# Directions for this task
After finding the line containing "tan brick I7:J8" below, please output that line and each following one through the line containing "tan plate M5 level 1 -> tan plate M7 level 1", exactly as written.

# Provided records
□ □ □ □

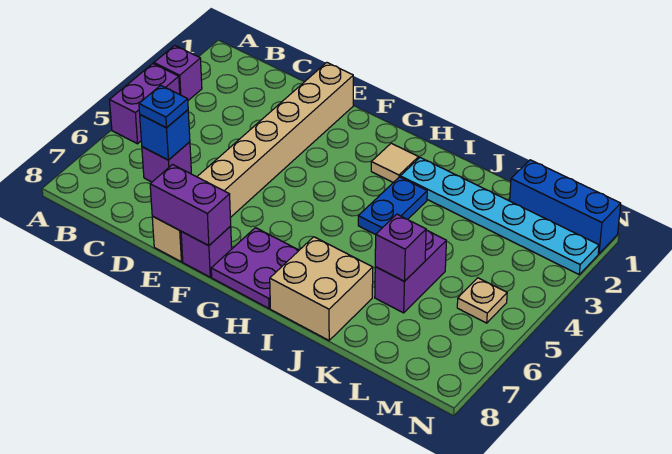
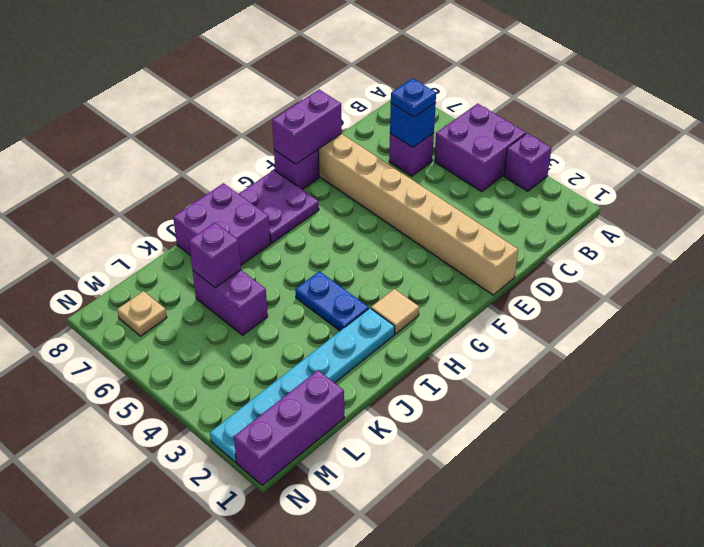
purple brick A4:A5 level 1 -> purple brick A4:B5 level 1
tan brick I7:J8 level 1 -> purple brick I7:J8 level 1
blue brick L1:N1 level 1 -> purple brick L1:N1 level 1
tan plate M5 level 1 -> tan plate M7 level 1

□ □ □ □

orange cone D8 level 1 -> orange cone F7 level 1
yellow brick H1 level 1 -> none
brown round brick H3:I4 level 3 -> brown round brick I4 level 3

□ □ □ □

# Answer space
tan brick I7:J8 level 1 -> purple brick I7:J8 level 1
blue brick L1:N1 level 1 -> purple brick L1:N1 level 1
tan plate M5 level 1 -> tan plate M7 level 1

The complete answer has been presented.